**THE PROBLEM:**
Could you return all of the records exactly, minus their images?
※ ※ ※
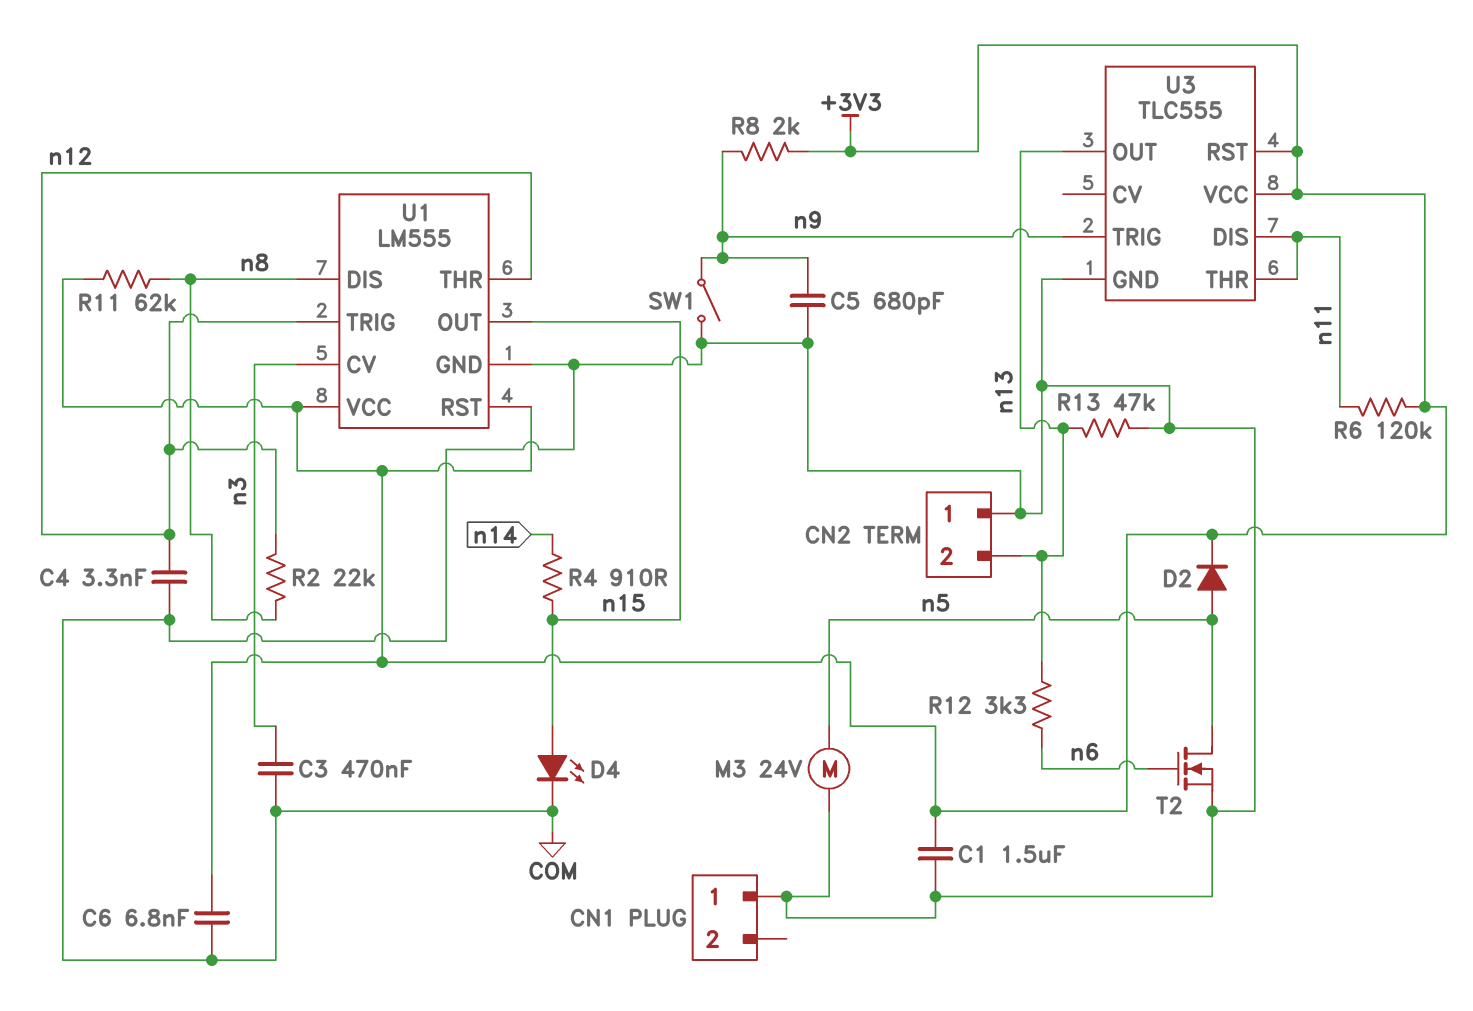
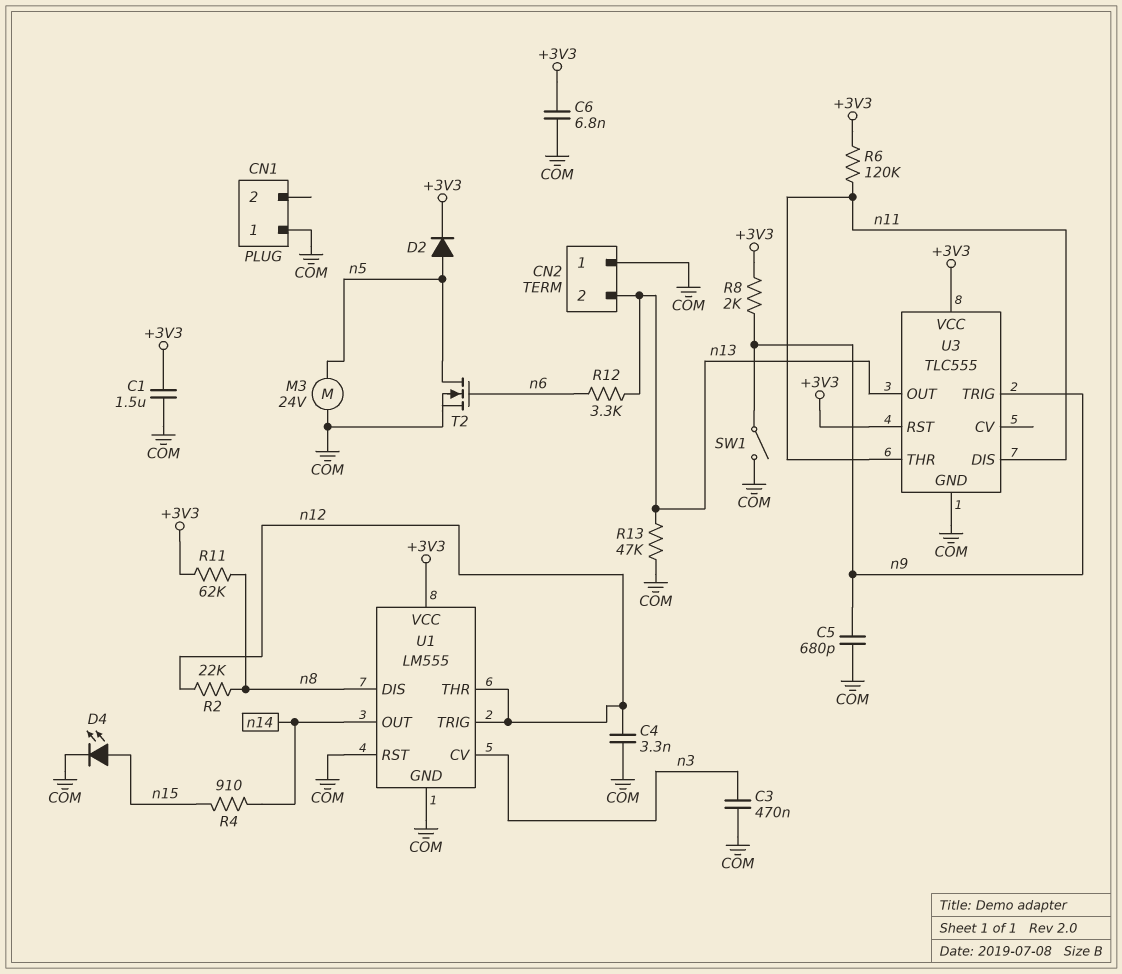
U1 pin OUT: n15 -> n14
U1 pin RST: +3V3 -> COM

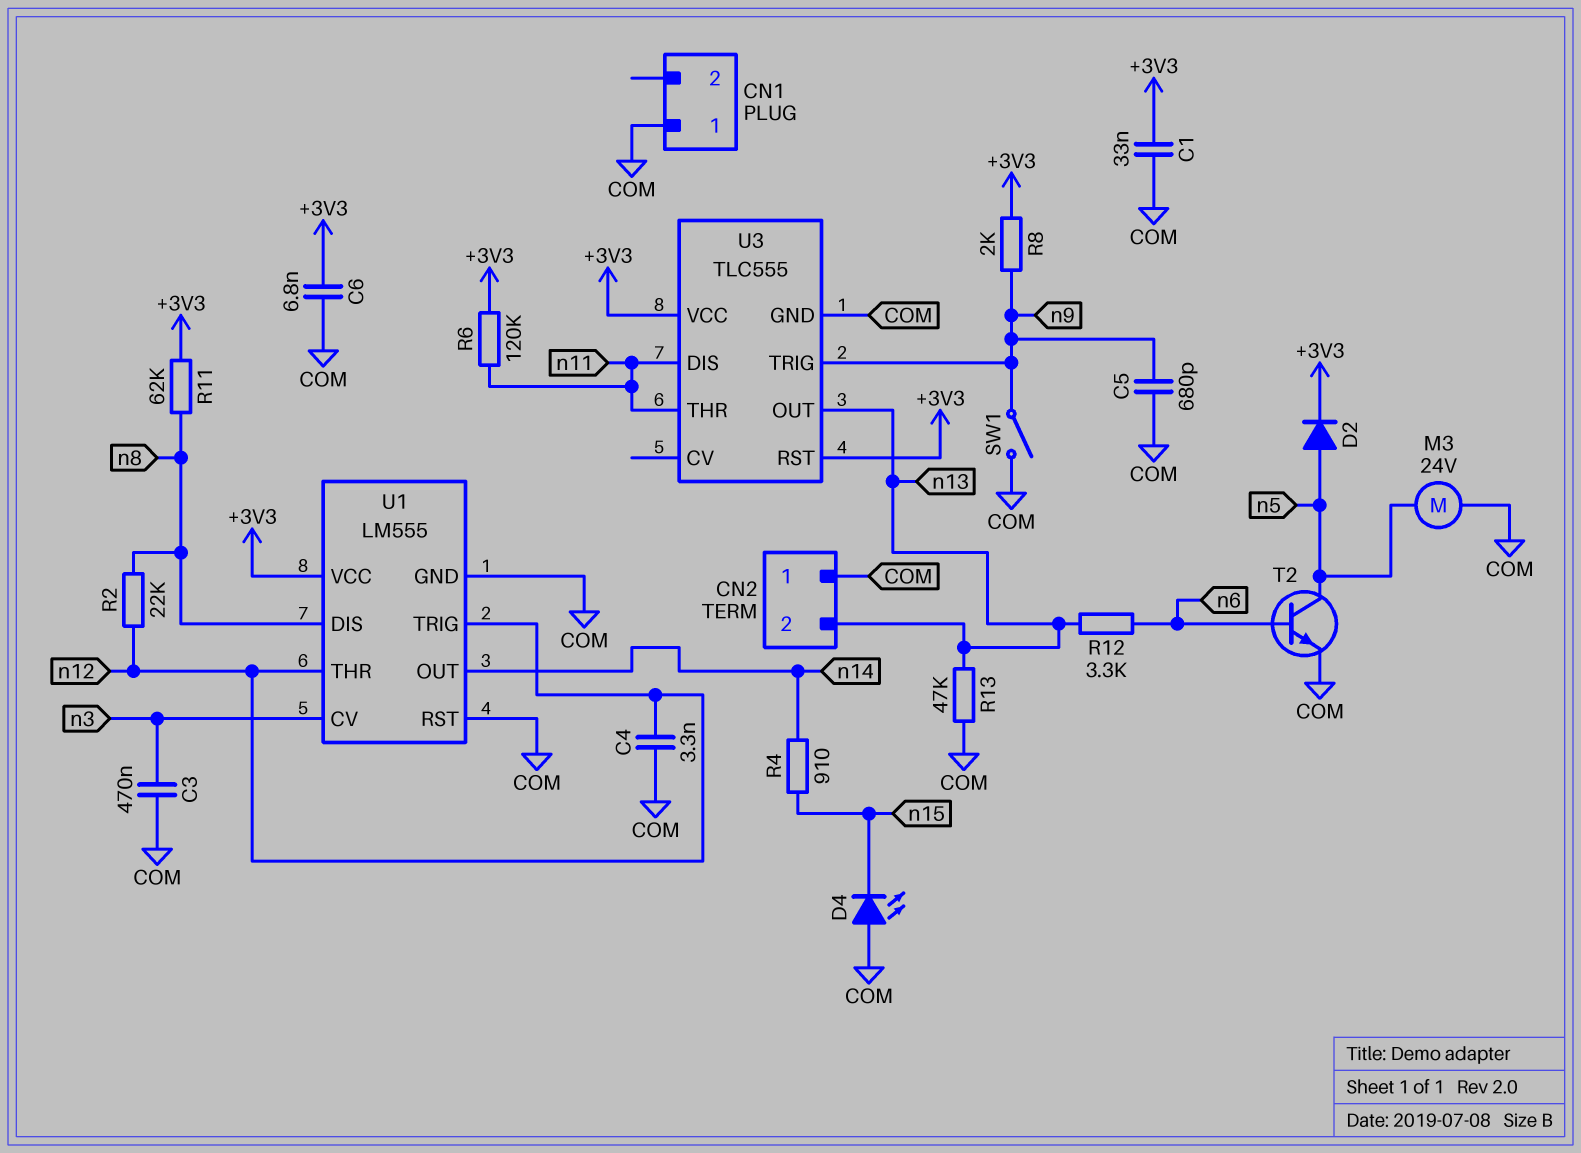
C1: 1.5uF (+3V3, COM) -> 33nF (+3V3, COM)
D4: LED (A n15, K COM) -> LED (A COM, K n15)
T2: NMOS (G n6, D n5, S COM) -> NPN (B n6, C n5, E COM)

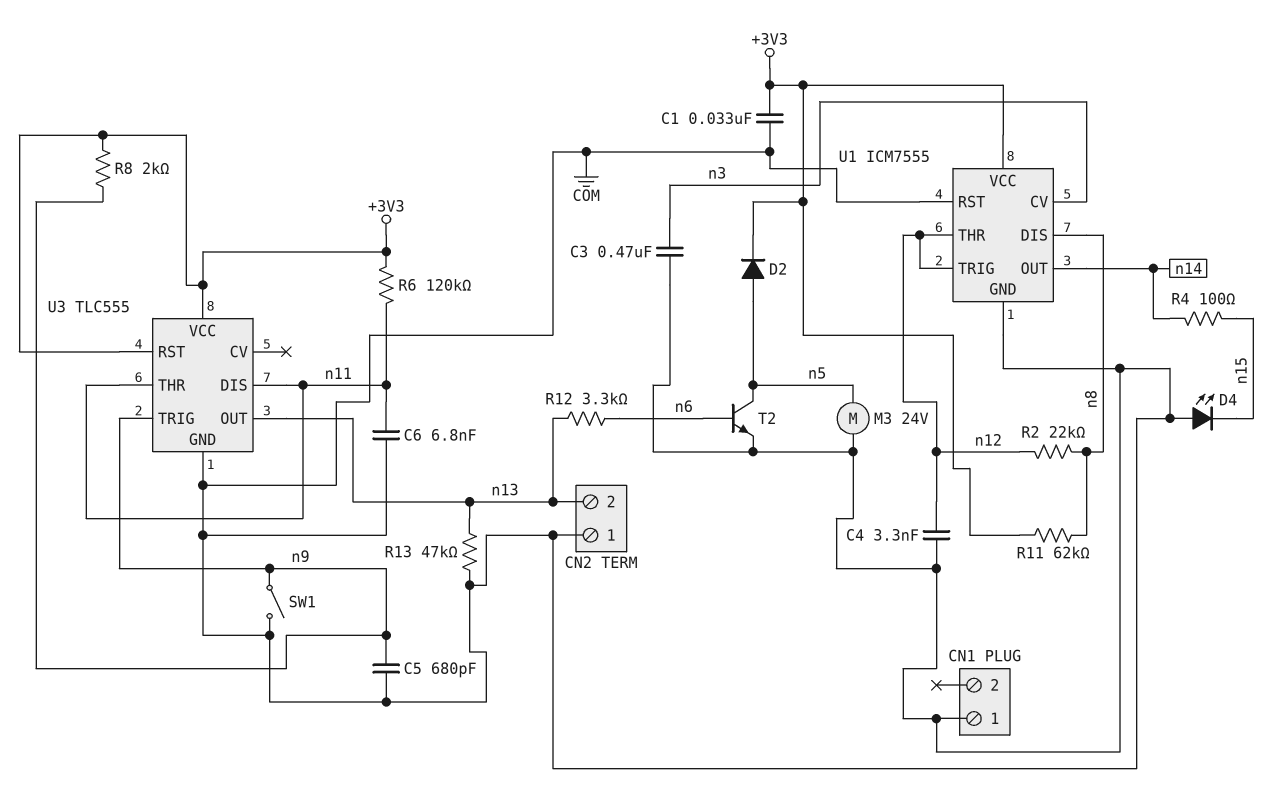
C6: 6.8nF (+3V3, COM) -> 6.8nF (COM, n11)
R4: 910 (n14, n15) -> 100 (n14, n15)
U1: LM555 -> ICM7555

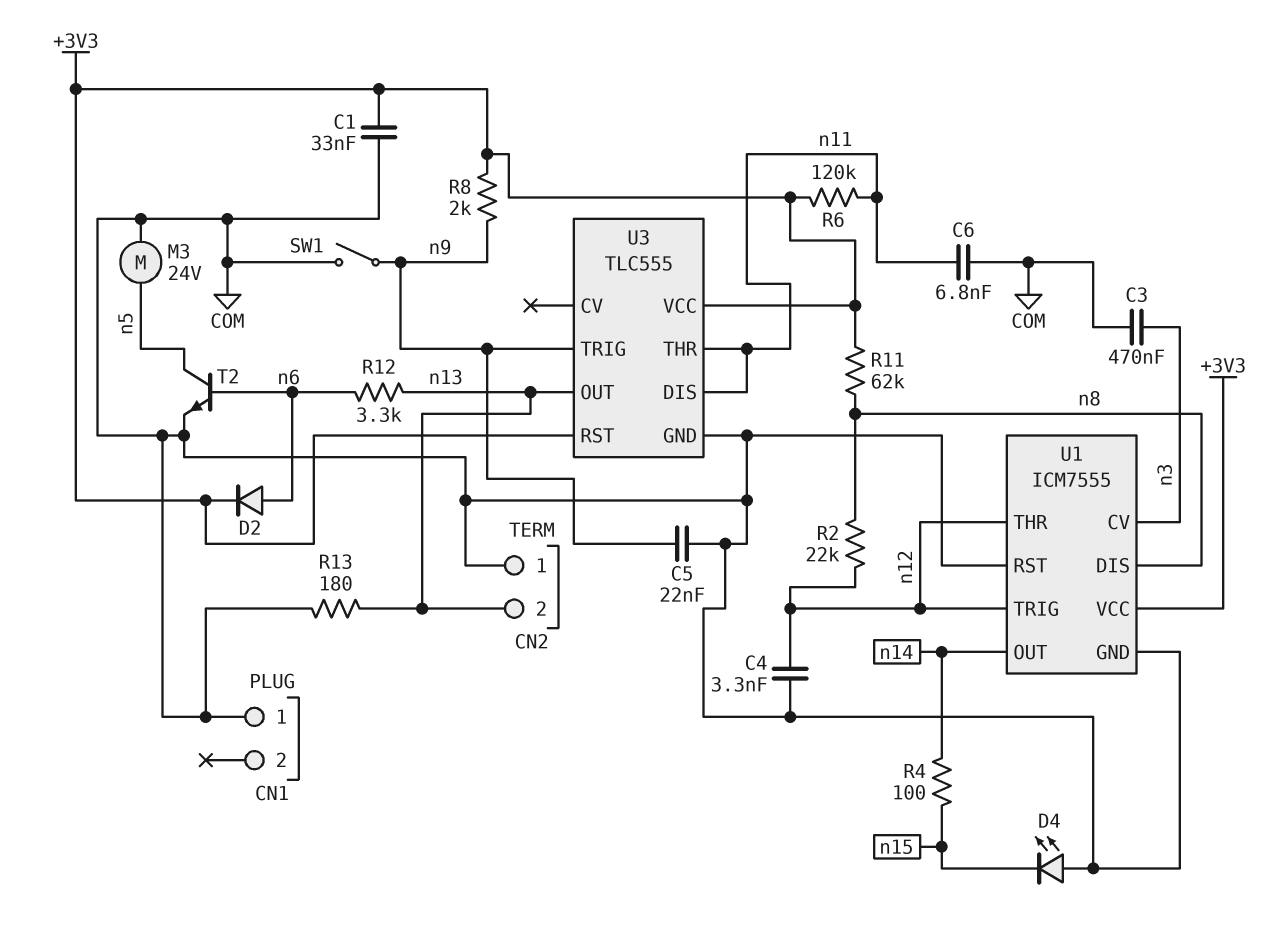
C5: 680pF (COM, n9) -> 22nF (COM, n9)
D2: diode (A n5, K +3V3) -> diode (A n6, K +3V3)
R13: 47k (COM, n13) -> 180 (COM, n13)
※ ※ ※
**FINAL ANSWER:**
U1 pin OUT: n15 -> n14
U1 pin RST: +3V3 -> COM

C1: 1.5uF (+3V3, COM) -> 33nF (+3V3, COM)
D4: LED (A n15, K COM) -> LED (A COM, K n15)
T2: NMOS (G n6, D n5, S COM) -> NPN (B n6, C n5, E COM)

C6: 6.8nF (+3V3, COM) -> 6.8nF (COM, n11)
R4: 910 (n14, n15) -> 100 (n14, n15)
U1: LM555 -> ICM7555

C5: 680pF (COM, n9) -> 22nF (COM, n9)
D2: diode (A n5, K +3V3) -> diode (A n6, K +3V3)
R13: 47k (COM, n13) -> 180 (COM, n13)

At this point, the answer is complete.